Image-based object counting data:
• • • •
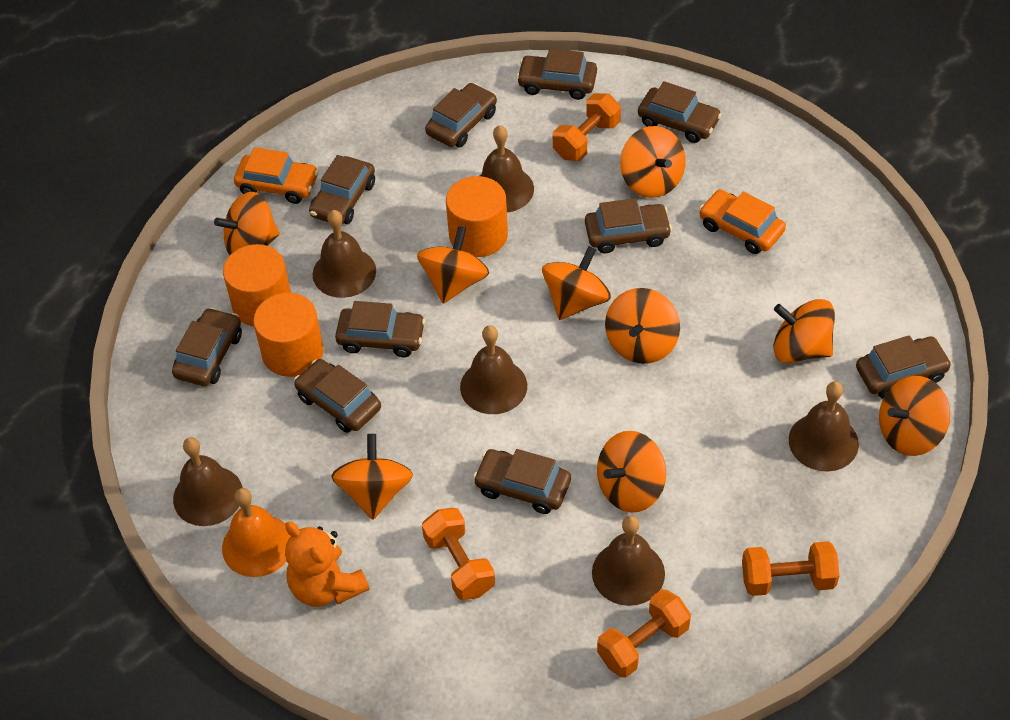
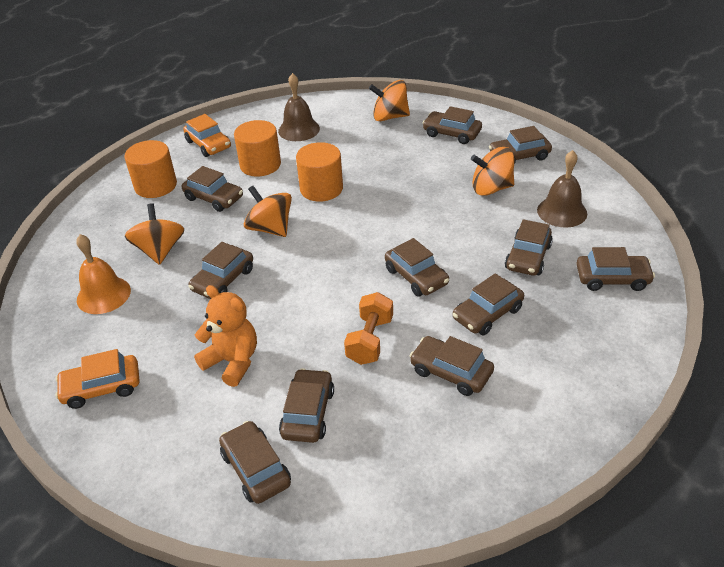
brown bell: [173,437,243,526] [313,210,376,298] [460,325,527,414] [480,125,534,213] [592,516,665,606] [789,381,859,472] = 6 -> [278,73,320,141] [537,150,587,227] = 2
brown car: [172,308,242,386] [294,359,381,433] [309,155,375,224] [335,301,425,357] [425,83,497,148] [473,449,571,514] [516,49,597,100] [585,198,672,253] [638,81,722,143] [856,335,952,399] = 10 -> [182,166,243,212] [189,242,253,299] [219,421,291,504] [279,368,334,443] [385,238,449,297] [410,336,494,396] [423,106,482,144] [453,274,524,335] [489,126,552,164] [505,219,553,276] [576,247,655,291] = 11
orange dumbbell: [422,508,495,600] [553,93,621,161] [597,589,691,678] [742,541,840,596] = 4 -> [344,292,393,365] = 1
orange spinning top: [214,192,280,255] [331,434,413,520] [417,226,489,304] [542,246,611,320] [597,431,666,513] [605,288,680,364] [620,126,686,198] [773,299,835,363] [879,376,950,456] = 9 -> [125,203,184,265] [244,186,292,237] [369,80,410,121] [471,147,514,196] = 4

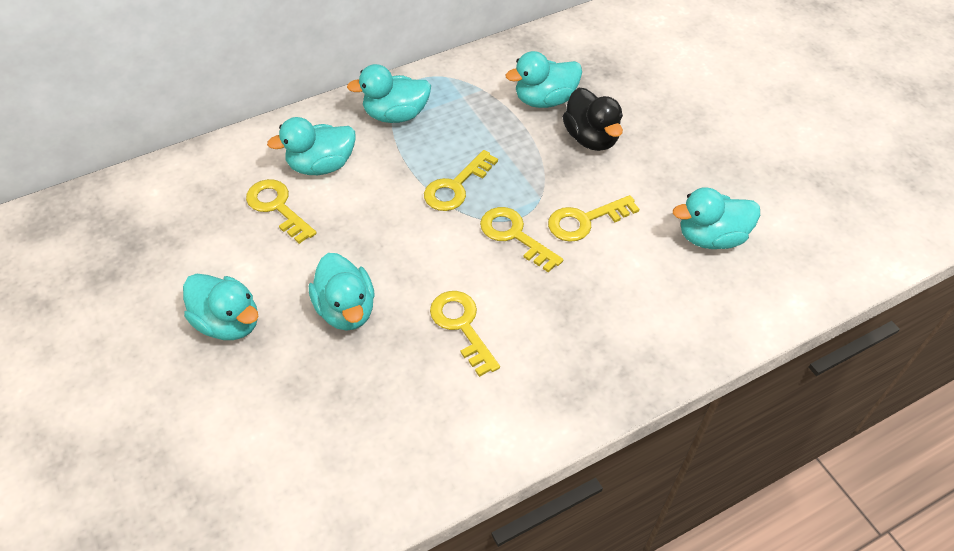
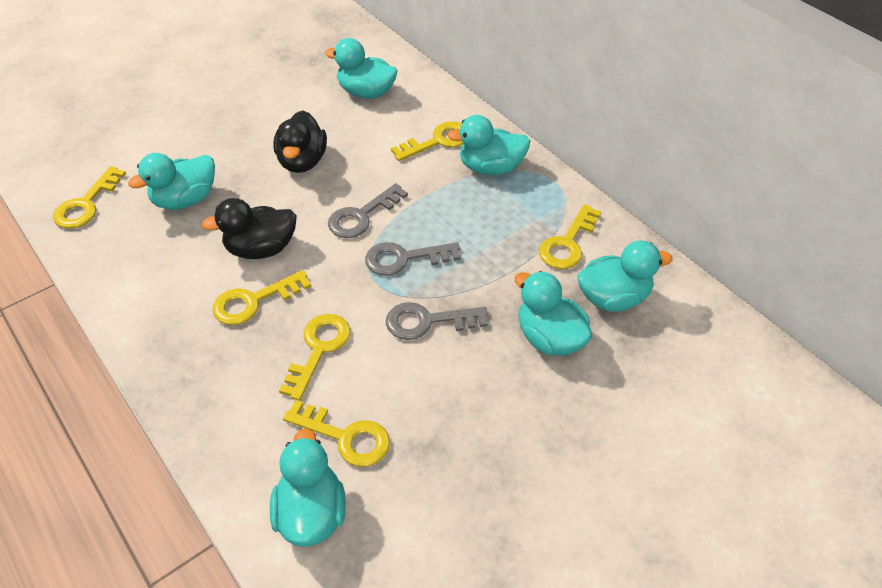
black duck: [563,87,623,151] = 1 -> [201,198,297,259] [273,110,327,173] = 2
grey key: none = 0 -> [328,183,408,238] [365,242,461,276] [386,302,488,340] = 3
yellow key: [246,179,317,244] [424,150,498,211] [430,291,500,377] [480,207,563,273] [548,195,639,242] = 5 -> [53,166,126,229] [212,270,311,325] [279,314,350,401] [283,400,390,467] [391,121,463,161] [539,204,601,269] = 6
• • • •
ABOUT THIS TASK: Copy out every line of the data in which the word "orange" is found.

SOLVED PROBLEM:
orange dumbbell: [422,508,495,600] [553,93,621,161] [597,589,691,678] [742,541,840,596] = 4 -> [344,292,393,365] = 1
orange spinning top: [214,192,280,255] [331,434,413,520] [417,226,489,304] [542,246,611,320] [597,431,666,513] [605,288,680,364] [620,126,686,198] [773,299,835,363] [879,376,950,456] = 9 -> [125,203,184,265] [244,186,292,237] [369,80,410,121] [471,147,514,196] = 4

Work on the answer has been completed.